#### [Exercise inputs]
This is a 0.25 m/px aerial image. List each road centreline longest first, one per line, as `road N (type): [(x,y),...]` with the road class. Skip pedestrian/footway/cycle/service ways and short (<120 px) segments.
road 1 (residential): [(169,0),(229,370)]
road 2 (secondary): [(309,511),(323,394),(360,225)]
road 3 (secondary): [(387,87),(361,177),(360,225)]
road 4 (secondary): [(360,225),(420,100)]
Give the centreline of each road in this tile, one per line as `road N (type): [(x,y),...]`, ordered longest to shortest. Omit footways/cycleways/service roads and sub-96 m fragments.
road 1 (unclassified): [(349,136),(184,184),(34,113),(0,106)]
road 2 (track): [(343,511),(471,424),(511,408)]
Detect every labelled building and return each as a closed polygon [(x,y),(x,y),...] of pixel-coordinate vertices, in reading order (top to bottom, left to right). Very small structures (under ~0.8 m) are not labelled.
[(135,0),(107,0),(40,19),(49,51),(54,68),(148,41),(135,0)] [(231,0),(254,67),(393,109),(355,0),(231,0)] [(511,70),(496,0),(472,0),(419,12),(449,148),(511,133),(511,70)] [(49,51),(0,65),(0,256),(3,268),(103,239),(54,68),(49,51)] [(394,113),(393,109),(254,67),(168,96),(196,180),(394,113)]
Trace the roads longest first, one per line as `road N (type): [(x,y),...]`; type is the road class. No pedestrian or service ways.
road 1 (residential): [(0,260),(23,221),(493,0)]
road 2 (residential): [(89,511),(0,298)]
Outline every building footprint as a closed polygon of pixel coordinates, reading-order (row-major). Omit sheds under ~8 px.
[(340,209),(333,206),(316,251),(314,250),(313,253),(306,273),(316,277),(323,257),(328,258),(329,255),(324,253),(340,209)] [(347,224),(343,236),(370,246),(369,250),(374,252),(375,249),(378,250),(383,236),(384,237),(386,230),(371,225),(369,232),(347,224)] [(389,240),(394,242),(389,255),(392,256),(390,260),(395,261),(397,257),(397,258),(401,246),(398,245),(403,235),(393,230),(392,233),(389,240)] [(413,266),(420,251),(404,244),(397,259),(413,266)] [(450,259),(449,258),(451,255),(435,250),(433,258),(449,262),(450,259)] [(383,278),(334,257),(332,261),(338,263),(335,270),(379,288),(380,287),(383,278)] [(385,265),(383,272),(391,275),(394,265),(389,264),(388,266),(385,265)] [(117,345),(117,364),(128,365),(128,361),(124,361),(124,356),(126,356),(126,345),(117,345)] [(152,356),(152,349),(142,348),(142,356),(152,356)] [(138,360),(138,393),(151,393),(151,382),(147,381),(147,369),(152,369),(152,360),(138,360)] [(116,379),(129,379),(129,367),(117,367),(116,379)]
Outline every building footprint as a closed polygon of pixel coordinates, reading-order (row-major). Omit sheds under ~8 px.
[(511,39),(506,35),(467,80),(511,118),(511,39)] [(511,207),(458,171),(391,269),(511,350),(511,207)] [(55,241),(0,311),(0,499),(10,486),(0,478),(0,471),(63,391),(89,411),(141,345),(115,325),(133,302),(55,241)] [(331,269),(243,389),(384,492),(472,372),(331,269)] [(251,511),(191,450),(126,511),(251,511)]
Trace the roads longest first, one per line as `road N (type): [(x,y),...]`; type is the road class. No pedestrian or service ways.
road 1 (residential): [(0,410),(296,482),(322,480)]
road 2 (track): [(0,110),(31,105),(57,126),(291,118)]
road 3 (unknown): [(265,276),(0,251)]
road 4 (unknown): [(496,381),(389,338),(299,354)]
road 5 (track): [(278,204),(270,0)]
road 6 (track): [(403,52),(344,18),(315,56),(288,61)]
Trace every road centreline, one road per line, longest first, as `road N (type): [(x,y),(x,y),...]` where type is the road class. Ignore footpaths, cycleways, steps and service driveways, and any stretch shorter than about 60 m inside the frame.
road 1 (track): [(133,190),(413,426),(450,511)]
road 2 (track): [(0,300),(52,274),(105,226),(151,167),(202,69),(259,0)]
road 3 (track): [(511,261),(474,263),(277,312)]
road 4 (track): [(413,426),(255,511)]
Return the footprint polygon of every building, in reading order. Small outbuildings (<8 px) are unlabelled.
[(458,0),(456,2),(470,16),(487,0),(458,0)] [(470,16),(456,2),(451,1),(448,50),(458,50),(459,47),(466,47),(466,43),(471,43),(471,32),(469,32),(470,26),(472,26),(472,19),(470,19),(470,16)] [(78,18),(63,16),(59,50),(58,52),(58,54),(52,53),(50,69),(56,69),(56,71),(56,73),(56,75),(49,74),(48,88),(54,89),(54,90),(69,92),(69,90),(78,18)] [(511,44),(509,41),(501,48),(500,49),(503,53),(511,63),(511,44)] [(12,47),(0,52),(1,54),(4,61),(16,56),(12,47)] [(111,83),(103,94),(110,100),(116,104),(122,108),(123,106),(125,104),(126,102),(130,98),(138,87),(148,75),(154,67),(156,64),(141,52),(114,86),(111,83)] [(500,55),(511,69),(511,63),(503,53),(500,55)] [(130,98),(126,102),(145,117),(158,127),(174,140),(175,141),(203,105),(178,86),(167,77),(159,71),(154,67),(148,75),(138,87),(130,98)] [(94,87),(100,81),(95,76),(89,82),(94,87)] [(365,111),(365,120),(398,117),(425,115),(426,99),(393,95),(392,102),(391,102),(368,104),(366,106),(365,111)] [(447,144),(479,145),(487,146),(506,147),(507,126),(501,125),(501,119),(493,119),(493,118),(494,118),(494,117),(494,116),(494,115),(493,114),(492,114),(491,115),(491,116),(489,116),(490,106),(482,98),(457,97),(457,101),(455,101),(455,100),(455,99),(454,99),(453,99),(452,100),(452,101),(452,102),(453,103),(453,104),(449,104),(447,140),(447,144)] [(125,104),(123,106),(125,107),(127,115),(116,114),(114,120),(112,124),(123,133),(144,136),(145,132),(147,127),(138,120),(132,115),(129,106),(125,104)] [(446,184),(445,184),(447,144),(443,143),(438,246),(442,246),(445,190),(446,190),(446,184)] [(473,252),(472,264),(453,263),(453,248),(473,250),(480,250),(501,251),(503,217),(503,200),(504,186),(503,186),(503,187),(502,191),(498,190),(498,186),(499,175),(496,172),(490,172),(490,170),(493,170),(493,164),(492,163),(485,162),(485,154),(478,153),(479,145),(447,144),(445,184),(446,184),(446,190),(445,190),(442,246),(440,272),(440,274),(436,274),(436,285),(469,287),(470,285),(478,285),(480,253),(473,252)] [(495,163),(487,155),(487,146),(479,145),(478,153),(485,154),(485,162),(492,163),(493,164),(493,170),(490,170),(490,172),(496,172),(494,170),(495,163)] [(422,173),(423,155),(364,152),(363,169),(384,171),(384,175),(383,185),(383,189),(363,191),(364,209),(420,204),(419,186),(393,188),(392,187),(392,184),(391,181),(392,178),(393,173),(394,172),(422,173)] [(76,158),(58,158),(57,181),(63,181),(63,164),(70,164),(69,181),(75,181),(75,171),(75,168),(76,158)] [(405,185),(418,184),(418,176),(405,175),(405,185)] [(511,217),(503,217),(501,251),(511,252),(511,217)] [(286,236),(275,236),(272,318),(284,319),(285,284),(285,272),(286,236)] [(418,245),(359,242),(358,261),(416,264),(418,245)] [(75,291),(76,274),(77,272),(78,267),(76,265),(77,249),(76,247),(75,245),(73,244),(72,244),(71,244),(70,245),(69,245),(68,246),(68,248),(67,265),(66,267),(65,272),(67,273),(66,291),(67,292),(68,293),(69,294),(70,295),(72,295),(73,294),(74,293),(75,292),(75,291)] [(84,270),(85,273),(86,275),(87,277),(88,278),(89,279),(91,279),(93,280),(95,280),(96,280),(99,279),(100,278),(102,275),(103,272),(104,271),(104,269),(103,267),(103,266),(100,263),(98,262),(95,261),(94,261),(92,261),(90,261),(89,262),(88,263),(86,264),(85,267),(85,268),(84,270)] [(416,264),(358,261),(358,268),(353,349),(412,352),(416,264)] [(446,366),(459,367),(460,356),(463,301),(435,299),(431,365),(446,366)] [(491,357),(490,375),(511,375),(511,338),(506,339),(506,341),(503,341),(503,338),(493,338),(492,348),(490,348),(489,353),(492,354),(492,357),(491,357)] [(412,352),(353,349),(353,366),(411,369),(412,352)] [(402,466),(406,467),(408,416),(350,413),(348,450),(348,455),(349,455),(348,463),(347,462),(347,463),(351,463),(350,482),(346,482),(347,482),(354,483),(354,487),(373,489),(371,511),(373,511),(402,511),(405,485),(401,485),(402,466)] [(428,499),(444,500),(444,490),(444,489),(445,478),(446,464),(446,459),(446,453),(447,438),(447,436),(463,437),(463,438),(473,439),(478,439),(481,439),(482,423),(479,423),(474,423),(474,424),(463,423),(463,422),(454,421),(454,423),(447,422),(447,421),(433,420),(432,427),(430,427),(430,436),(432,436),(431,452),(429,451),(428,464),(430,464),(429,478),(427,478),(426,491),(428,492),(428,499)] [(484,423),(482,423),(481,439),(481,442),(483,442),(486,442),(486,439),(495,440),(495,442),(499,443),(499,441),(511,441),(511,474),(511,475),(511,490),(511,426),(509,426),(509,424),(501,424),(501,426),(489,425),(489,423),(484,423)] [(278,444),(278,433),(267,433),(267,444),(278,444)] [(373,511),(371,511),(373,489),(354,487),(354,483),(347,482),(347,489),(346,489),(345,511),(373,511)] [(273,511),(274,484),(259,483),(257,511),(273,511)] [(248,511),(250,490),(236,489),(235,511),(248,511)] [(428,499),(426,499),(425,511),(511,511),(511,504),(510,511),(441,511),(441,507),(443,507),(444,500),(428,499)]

#### [Work required]
Copy everything from the line containing "Give the centreline" down to the line containing "road 2 (track): [(343,511),(471,424),(511,408)]", swapping "fragments" for "pieces" and leaving every other word the same.

#### [Answer to this problem]
Give the centreline of each road in this tile, one per line as `road N (type): [(x,y),...]`, ordered longest to shortest. Omit footways/cycleways/service roads and sub-96 m pieces.
road 1 (unclassified): [(349,136),(184,184),(34,113),(0,106)]
road 2 (track): [(343,511),(471,424),(511,408)]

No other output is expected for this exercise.